# Work task
Every entry in the data that follows should come back exactly, pictures aside.

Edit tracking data
Start of Block
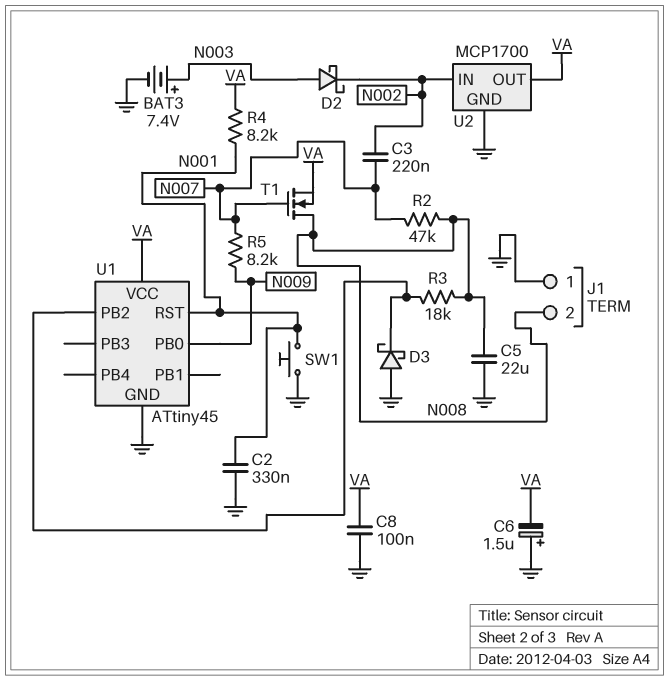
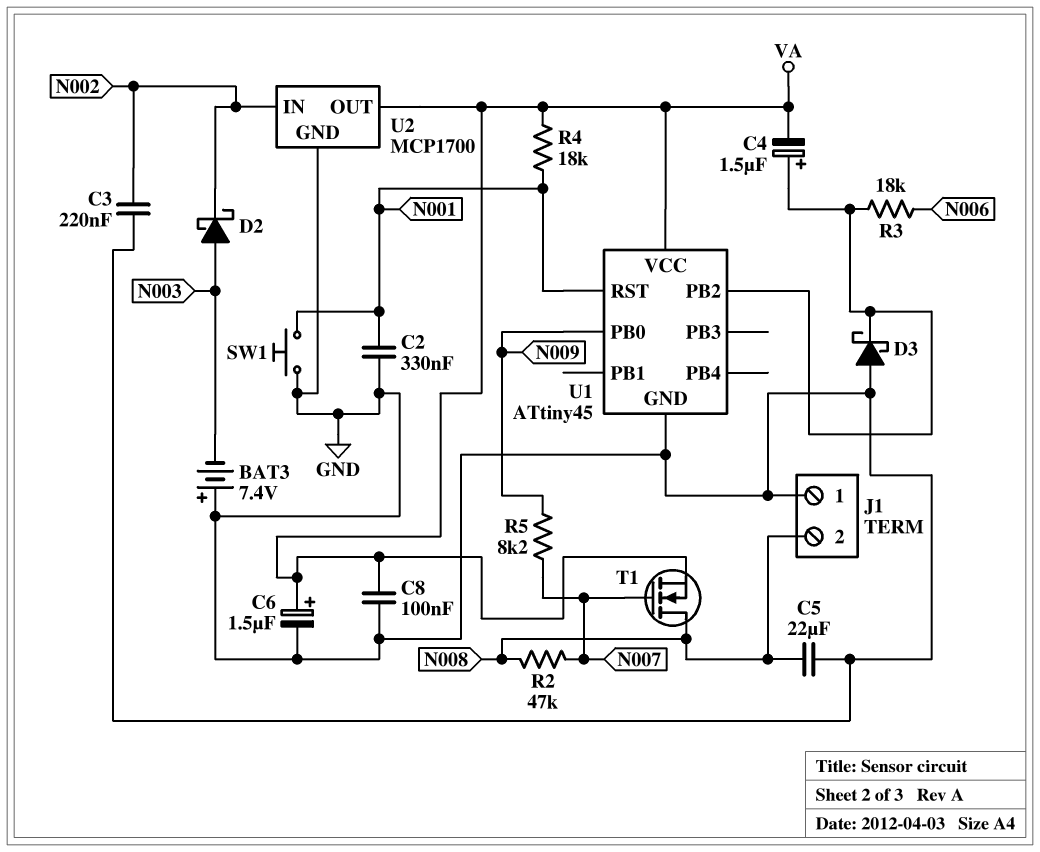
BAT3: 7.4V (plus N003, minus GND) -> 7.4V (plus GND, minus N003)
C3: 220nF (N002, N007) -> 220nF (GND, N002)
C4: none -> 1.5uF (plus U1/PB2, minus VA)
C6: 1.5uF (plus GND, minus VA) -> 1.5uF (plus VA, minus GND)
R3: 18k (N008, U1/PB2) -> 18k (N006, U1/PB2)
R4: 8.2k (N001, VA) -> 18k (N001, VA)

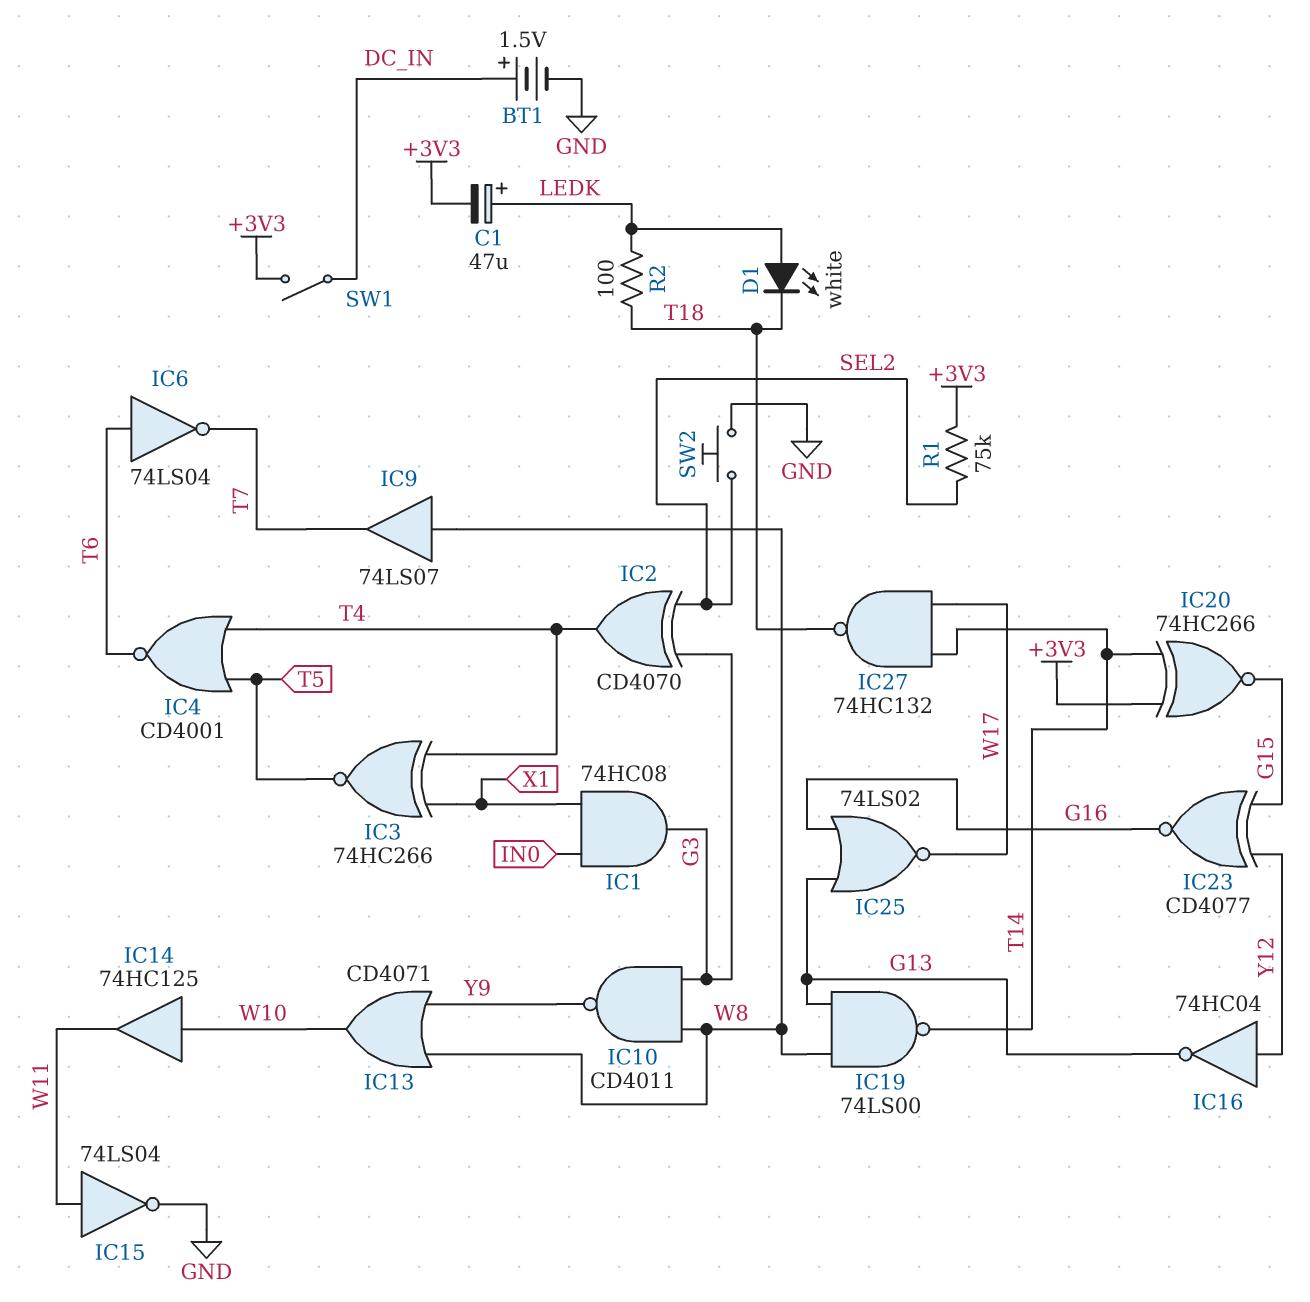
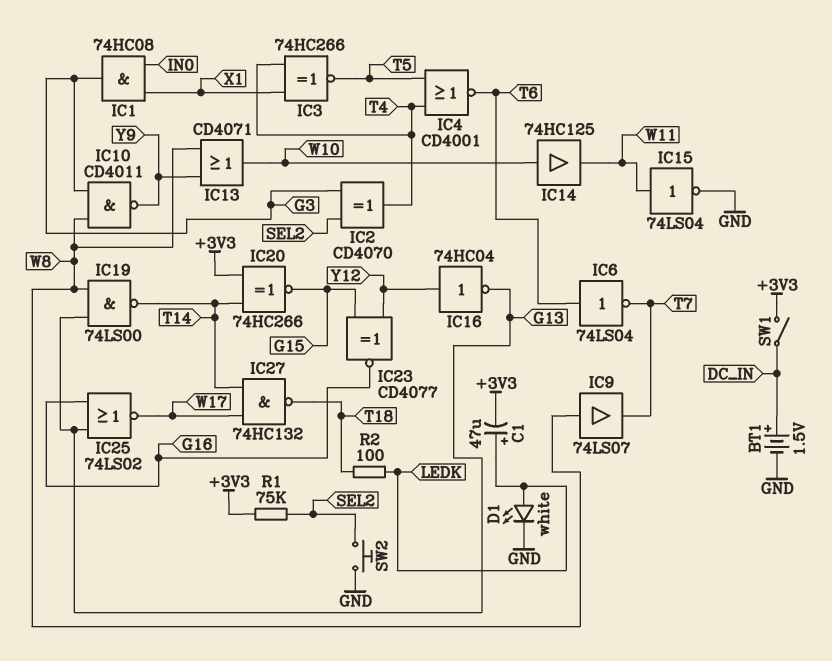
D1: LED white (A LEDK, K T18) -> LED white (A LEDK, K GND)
End of Block
# Answer box
BAT3: 7.4V (plus N003, minus GND) -> 7.4V (plus GND, minus N003)
C3: 220nF (N002, N007) -> 220nF (GND, N002)
C4: none -> 1.5uF (plus U1/PB2, minus VA)
C6: 1.5uF (plus GND, minus VA) -> 1.5uF (plus VA, minus GND)
R3: 18k (N008, U1/PB2) -> 18k (N006, U1/PB2)
R4: 8.2k (N001, VA) -> 18k (N001, VA)

D1: LED white (A LEDK, K T18) -> LED white (A LEDK, K GND)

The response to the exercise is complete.